### Exercise requirements
Filter the entries for lines with the word "down".

### Data excerpts
⟨

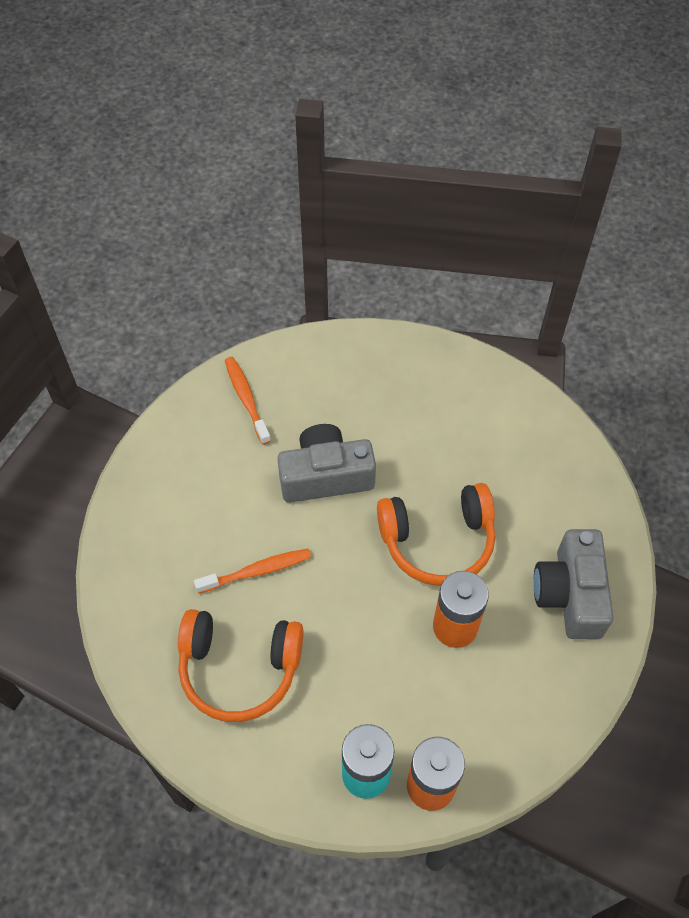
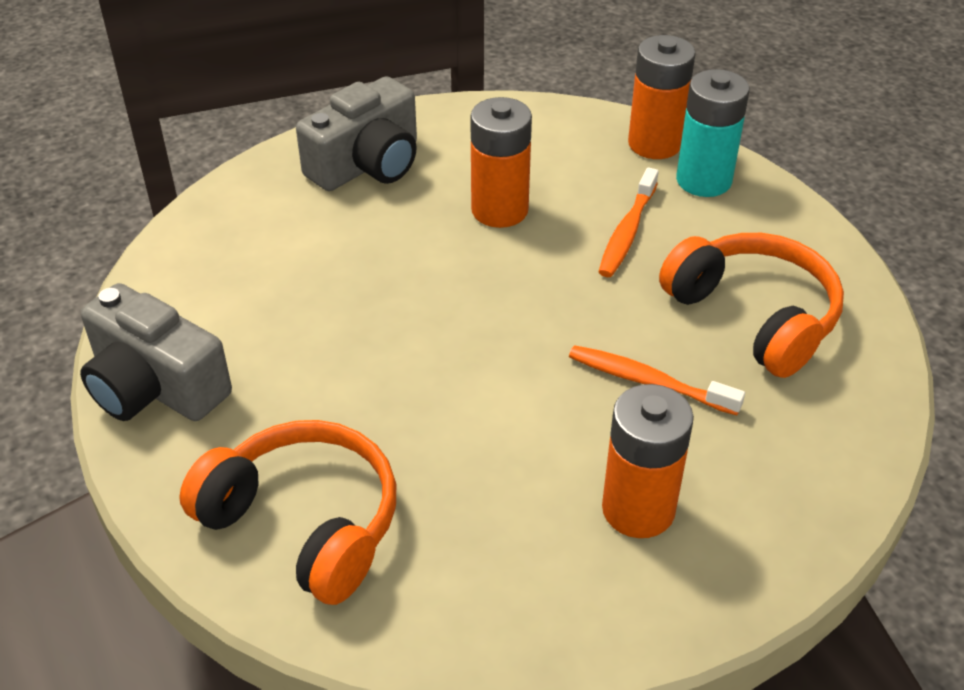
camera: 135 degrees left, 15 degrees down
(200, 495) = (638, 509): none -> orange battery
(246, 399) = (446, 587): orange toothbrush -> orange toothbrush (627, 232)
(326, 476) = (459, 414): grey camera -> grey camera (155, 386)
(438, 541) = (424, 274): orange headphones -> orange headphones (304, 523)

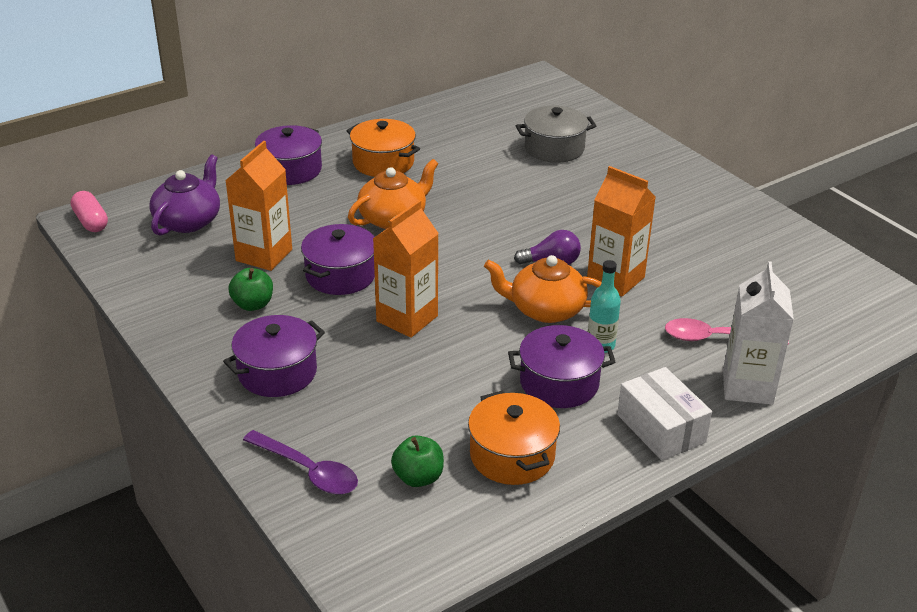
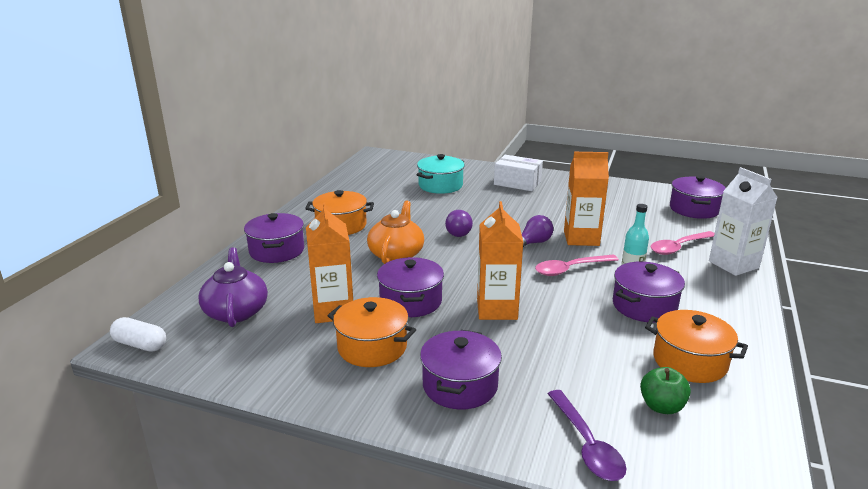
camera: 35 degrees left, 10 degrees down
(91, 221) = (140, 344): pink capsule -> white capsule
(253, 304) = (372, 347): green apple -> orange pot
(308, 471) = (586, 444): purple spoon -> purple spoon turned 75 degrees clockwise
(491, 217) = (459, 232): none -> purple light bulb
(545, 309) = (570, 269): orange teapot -> pink spoon
(554, 148) = (440, 185): grey pot -> turquoise pot
(661, 428) = (733, 305): white box -> white box (517, 183)
(828, 299) = (694, 209): none -> purple pot

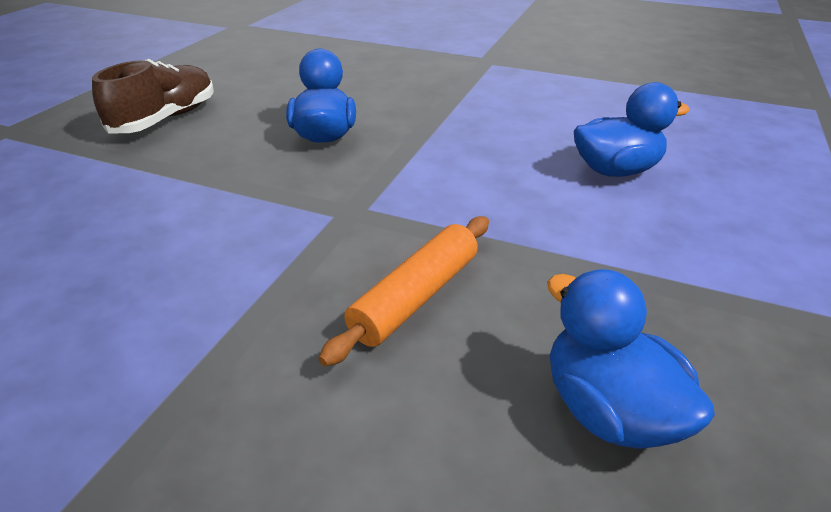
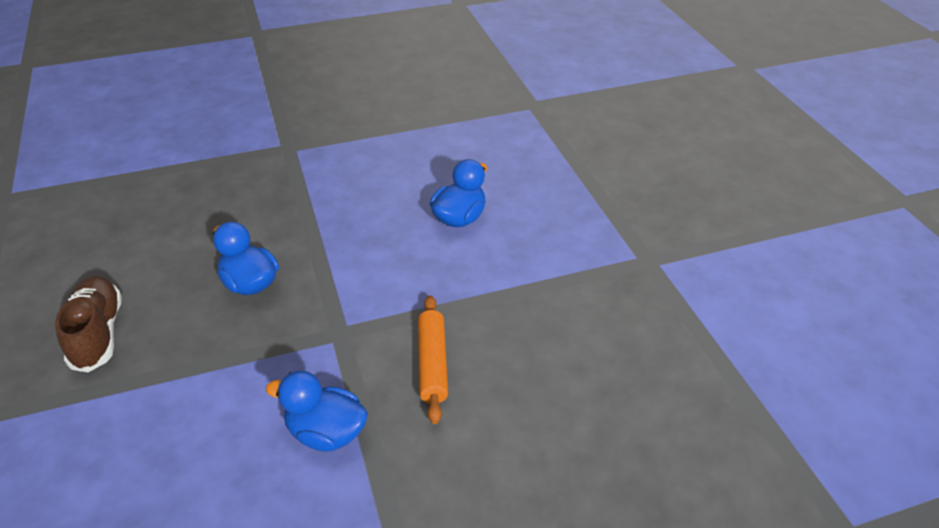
camera: 40 degrees left, 5 degrees up
(608, 410) = (561, 365): blue duck -> blue duck (326, 433)

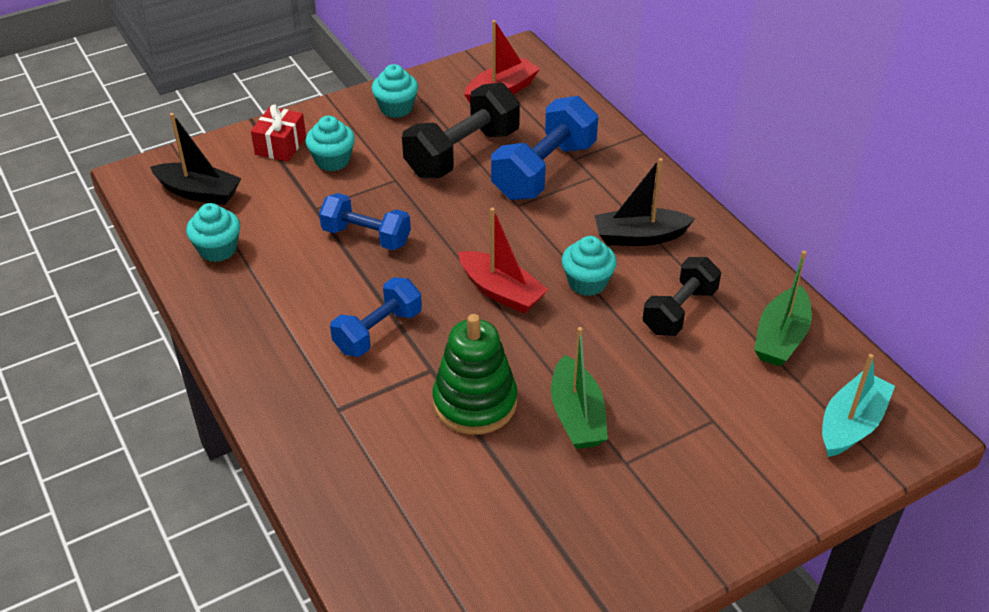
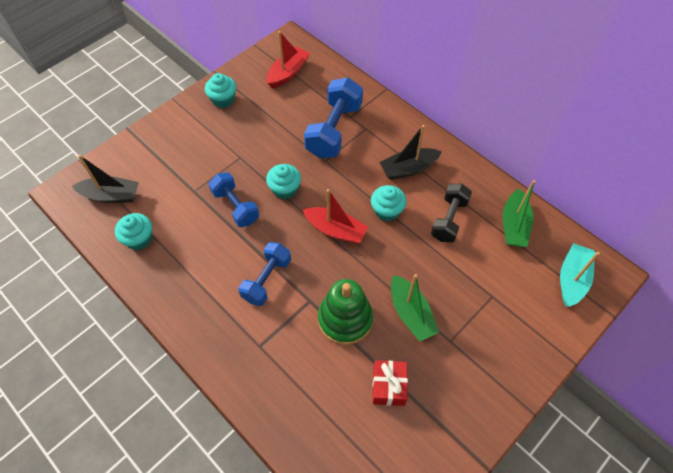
camera: 15 degrees left, 15 degrees up
(280, 146) = (155, 146): red gift -> red gift (388, 386)
(332, 160) = (194, 150): turquoise cupcake -> turquoise cupcake (285, 189)
(366, 236) = (235, 206): blue dumbbell -> blue dumbbell turned 45 degrees clockwise
(462, 153) = (278, 127): black dumbbell -> none

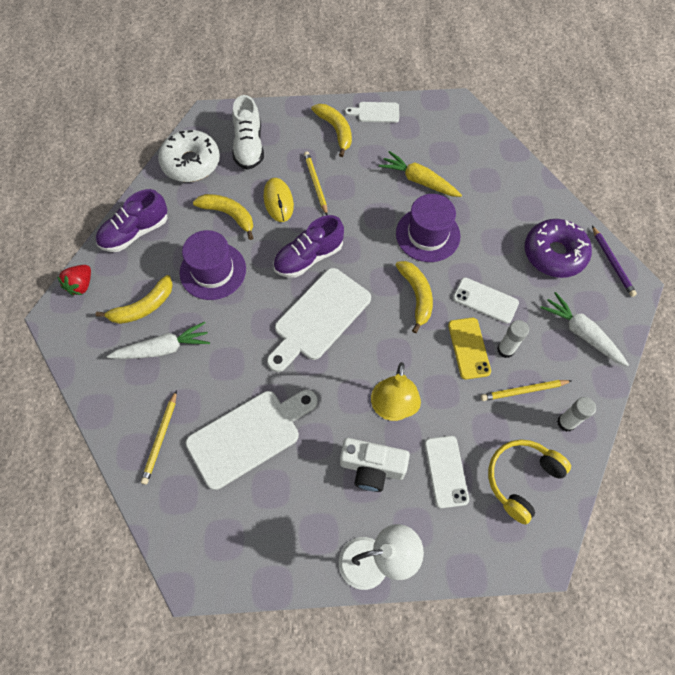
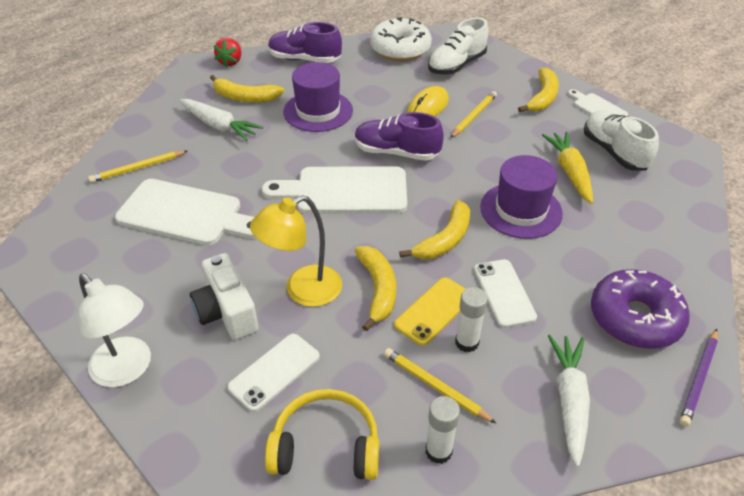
camera: 50 degrees right, 20 degrees down
(81, 285) = (230, 62): red strawberry -> red strawberry turned 60 degrees counterclockwise
(229, 215) = (379, 91): yellow banana -> yellow banana (378, 289)
(423, 142) = (614, 152): none -> white shoe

⟩

### Solved exercise
camera: 135 degrees left, 15 degrees down
camera: 35 degrees left, 10 degrees down
camera: 50 degrees right, 20 degrees down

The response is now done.